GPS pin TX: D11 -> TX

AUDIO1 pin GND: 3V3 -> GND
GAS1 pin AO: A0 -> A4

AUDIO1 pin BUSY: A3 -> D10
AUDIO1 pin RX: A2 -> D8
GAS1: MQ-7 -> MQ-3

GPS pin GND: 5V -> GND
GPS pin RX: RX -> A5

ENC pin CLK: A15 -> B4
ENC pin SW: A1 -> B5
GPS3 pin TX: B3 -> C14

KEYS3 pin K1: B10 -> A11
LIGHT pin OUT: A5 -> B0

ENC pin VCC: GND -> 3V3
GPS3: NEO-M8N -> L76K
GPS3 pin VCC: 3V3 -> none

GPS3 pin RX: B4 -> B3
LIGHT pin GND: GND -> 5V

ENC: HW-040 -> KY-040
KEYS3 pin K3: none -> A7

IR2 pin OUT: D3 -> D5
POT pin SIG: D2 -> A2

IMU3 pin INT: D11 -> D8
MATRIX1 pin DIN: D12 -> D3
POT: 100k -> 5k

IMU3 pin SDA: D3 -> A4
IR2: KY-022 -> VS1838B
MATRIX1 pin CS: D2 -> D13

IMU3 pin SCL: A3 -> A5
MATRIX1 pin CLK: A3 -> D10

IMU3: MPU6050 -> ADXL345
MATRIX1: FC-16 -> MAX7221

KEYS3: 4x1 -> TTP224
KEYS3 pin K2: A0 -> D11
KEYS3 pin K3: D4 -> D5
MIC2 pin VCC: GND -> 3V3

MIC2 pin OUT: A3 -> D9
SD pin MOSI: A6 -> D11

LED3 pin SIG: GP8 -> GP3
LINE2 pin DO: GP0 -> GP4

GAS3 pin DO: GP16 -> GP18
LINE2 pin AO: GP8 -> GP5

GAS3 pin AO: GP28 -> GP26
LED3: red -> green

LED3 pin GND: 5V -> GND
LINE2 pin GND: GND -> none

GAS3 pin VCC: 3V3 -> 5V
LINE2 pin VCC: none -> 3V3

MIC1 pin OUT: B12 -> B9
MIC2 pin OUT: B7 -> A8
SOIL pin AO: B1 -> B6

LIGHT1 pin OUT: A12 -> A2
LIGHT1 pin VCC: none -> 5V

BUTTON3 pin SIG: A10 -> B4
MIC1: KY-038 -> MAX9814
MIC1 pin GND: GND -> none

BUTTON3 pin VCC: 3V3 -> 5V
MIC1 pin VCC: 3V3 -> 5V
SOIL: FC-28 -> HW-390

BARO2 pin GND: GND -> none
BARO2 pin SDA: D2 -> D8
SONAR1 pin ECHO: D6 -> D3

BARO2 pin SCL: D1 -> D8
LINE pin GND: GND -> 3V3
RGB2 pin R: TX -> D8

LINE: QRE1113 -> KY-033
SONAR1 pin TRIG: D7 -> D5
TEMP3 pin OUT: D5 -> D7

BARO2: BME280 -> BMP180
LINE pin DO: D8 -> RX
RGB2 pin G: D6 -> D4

▸ WORK TASK
In the listing above, please copy exactly the lines from the first through the one that contains "LIGHT pin OUT: A5 -> B0", and no others.

▸ RESULT OF THIS TASK
GPS pin TX: D11 -> TX

AUDIO1 pin GND: 3V3 -> GND
GAS1 pin AO: A0 -> A4

AUDIO1 pin BUSY: A3 -> D10
AUDIO1 pin RX: A2 -> D8
GAS1: MQ-7 -> MQ-3

GPS pin GND: 5V -> GND
GPS pin RX: RX -> A5

ENC pin CLK: A15 -> B4
ENC pin SW: A1 -> B5
GPS3 pin TX: B3 -> C14

KEYS3 pin K1: B10 -> A11
LIGHT pin OUT: A5 -> B0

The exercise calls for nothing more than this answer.